### [TASK ITEM]
As you look over the data below, please find each line where the word "before" appears, then copy it.

Object correspondence data
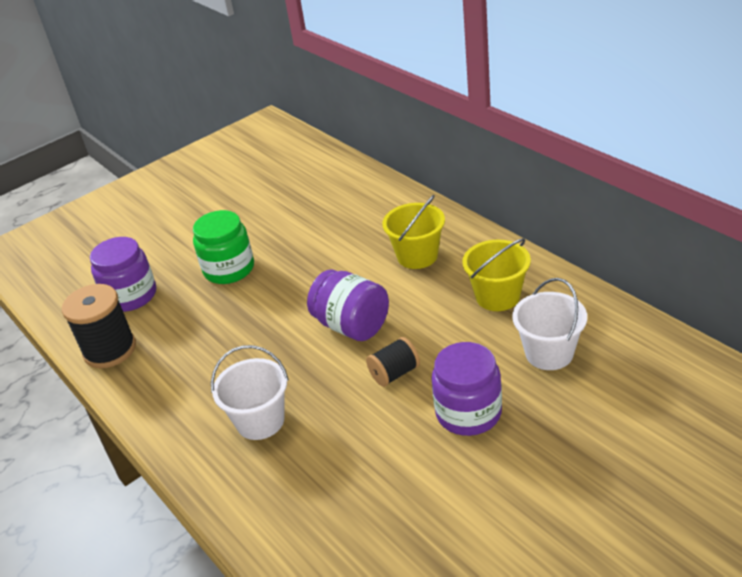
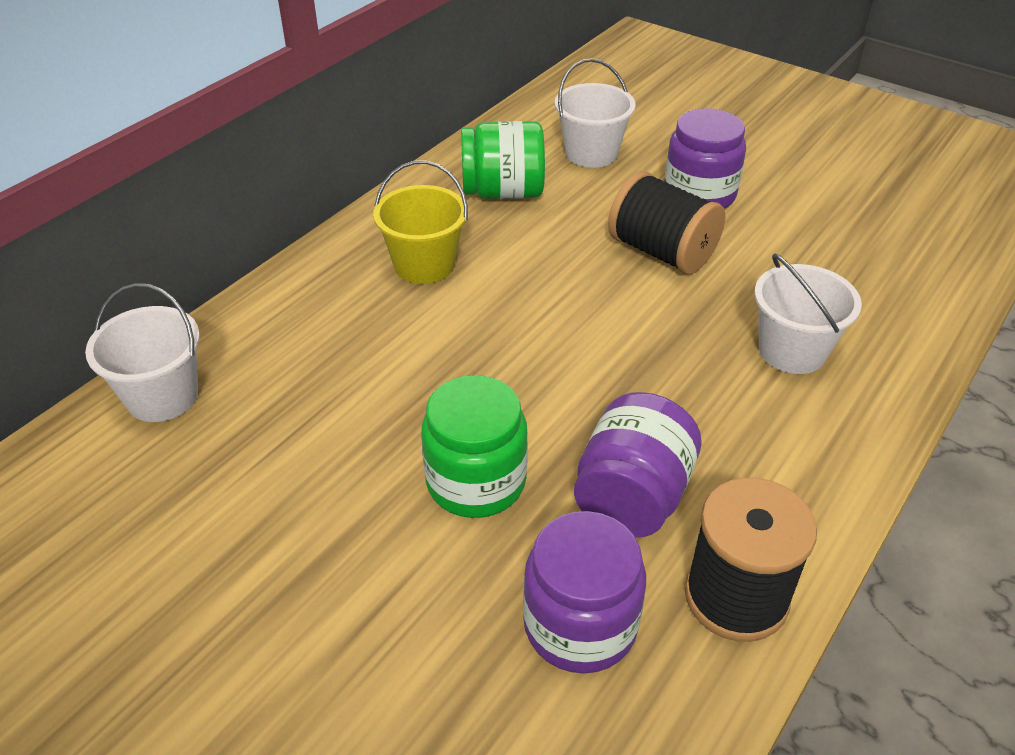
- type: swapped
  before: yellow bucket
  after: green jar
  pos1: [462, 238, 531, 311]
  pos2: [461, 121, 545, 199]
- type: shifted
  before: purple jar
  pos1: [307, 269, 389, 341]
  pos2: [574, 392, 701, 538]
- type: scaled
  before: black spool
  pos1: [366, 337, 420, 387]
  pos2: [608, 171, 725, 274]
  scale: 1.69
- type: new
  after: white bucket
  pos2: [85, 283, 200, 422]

### [OUTPUT BELOW]
  before: yellow bucket
  before: purple jar
  before: black spool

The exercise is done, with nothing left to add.